# RECORDS TO USE
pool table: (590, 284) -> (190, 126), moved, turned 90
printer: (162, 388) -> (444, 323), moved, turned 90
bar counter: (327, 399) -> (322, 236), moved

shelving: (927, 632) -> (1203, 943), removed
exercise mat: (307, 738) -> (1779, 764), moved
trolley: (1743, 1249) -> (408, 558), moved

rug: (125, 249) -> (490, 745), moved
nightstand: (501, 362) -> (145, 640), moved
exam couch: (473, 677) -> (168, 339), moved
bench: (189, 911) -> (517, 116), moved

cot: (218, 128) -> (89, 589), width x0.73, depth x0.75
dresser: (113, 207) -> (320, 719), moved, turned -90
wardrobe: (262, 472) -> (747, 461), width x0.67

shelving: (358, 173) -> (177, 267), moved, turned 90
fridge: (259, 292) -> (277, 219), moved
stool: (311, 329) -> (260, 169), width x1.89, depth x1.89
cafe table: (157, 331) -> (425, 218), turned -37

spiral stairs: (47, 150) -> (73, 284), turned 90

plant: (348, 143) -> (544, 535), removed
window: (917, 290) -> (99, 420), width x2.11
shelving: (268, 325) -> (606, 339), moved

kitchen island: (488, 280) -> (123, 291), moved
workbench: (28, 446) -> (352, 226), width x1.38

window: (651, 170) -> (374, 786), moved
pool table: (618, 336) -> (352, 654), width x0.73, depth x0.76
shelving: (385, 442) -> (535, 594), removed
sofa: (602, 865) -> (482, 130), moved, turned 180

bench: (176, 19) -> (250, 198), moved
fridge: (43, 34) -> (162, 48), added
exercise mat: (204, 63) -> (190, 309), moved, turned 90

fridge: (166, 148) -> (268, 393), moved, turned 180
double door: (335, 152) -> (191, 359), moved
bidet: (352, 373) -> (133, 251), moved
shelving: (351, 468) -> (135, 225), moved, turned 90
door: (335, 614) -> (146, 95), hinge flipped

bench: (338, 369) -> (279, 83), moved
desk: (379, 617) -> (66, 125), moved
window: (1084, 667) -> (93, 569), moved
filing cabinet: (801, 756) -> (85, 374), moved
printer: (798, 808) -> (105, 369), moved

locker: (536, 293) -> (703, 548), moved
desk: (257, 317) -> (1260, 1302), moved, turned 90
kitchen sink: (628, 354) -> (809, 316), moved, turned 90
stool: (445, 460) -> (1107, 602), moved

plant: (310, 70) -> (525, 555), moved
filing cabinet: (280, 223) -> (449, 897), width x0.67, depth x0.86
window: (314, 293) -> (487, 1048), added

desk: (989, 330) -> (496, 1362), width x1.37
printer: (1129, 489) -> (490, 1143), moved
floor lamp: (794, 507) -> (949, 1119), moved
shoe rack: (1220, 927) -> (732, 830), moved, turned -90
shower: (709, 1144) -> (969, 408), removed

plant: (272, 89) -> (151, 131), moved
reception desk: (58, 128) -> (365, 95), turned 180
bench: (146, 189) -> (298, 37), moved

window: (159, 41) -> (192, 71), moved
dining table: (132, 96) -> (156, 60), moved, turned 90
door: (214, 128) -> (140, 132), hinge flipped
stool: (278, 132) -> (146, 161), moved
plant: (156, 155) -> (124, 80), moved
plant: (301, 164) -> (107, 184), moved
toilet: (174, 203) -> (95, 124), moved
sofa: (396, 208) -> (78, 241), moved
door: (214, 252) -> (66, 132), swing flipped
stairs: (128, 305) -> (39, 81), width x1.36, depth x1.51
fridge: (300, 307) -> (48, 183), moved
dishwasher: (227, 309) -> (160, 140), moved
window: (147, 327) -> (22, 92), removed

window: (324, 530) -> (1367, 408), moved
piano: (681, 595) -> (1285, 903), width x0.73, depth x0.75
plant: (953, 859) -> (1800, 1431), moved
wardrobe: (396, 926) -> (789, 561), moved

# WORK TASK
So that nothing is lost, please reproduce each entry exactly as written.

# TASK ANSWER
pool table: (590, 284) -> (190, 126), moved, turned 90
printer: (162, 388) -> (444, 323), moved, turned 90
bar counter: (327, 399) -> (322, 236), moved

shelving: (927, 632) -> (1203, 943), removed
exercise mat: (307, 738) -> (1779, 764), moved
trolley: (1743, 1249) -> (408, 558), moved

rug: (125, 249) -> (490, 745), moved
nightstand: (501, 362) -> (145, 640), moved
exam couch: (473, 677) -> (168, 339), moved
bench: (189, 911) -> (517, 116), moved

cot: (218, 128) -> (89, 589), width x0.73, depth x0.75
dresser: (113, 207) -> (320, 719), moved, turned -90
wardrobe: (262, 472) -> (747, 461), width x0.67

shelving: (358, 173) -> (177, 267), moved, turned 90
fridge: (259, 292) -> (277, 219), moved
stool: (311, 329) -> (260, 169), width x1.89, depth x1.89
cafe table: (157, 331) -> (425, 218), turned -37

spiral stairs: (47, 150) -> (73, 284), turned 90

plant: (348, 143) -> (544, 535), removed
window: (917, 290) -> (99, 420), width x2.11
shelving: (268, 325) -> (606, 339), moved

kitchen island: (488, 280) -> (123, 291), moved
workbench: (28, 446) -> (352, 226), width x1.38

window: (651, 170) -> (374, 786), moved
pool table: (618, 336) -> (352, 654), width x0.73, depth x0.76
shelving: (385, 442) -> (535, 594), removed
sofa: (602, 865) -> (482, 130), moved, turned 180

bench: (176, 19) -> (250, 198), moved
fridge: (43, 34) -> (162, 48), added
exercise mat: (204, 63) -> (190, 309), moved, turned 90

fridge: (166, 148) -> (268, 393), moved, turned 180
double door: (335, 152) -> (191, 359), moved
bidet: (352, 373) -> (133, 251), moved
shelving: (351, 468) -> (135, 225), moved, turned 90
door: (335, 614) -> (146, 95), hinge flipped

bench: (338, 369) -> (279, 83), moved
desk: (379, 617) -> (66, 125), moved
window: (1084, 667) -> (93, 569), moved
filing cabinet: (801, 756) -> (85, 374), moved
printer: (798, 808) -> (105, 369), moved

locker: (536, 293) -> (703, 548), moved
desk: (257, 317) -> (1260, 1302), moved, turned 90
kitchen sink: (628, 354) -> (809, 316), moved, turned 90
stool: (445, 460) -> (1107, 602), moved

plant: (310, 70) -> (525, 555), moved
filing cabinet: (280, 223) -> (449, 897), width x0.67, depth x0.86
window: (314, 293) -> (487, 1048), added

desk: (989, 330) -> (496, 1362), width x1.37
printer: (1129, 489) -> (490, 1143), moved
floor lamp: (794, 507) -> (949, 1119), moved
shoe rack: (1220, 927) -> (732, 830), moved, turned -90
shower: (709, 1144) -> (969, 408), removed

plant: (272, 89) -> (151, 131), moved
reception desk: (58, 128) -> (365, 95), turned 180
bench: (146, 189) -> (298, 37), moved

window: (159, 41) -> (192, 71), moved
dining table: (132, 96) -> (156, 60), moved, turned 90
door: (214, 128) -> (140, 132), hinge flipped
stool: (278, 132) -> (146, 161), moved
plant: (156, 155) -> (124, 80), moved
plant: (301, 164) -> (107, 184), moved
toilet: (174, 203) -> (95, 124), moved
sofa: (396, 208) -> (78, 241), moved
door: (214, 252) -> (66, 132), swing flipped
stairs: (128, 305) -> (39, 81), width x1.36, depth x1.51
fridge: (300, 307) -> (48, 183), moved
dishwasher: (227, 309) -> (160, 140), moved
window: (147, 327) -> (22, 92), removed

window: (324, 530) -> (1367, 408), moved
piano: (681, 595) -> (1285, 903), width x0.73, depth x0.75
plant: (953, 859) -> (1800, 1431), moved
wardrobe: (396, 926) -> (789, 561), moved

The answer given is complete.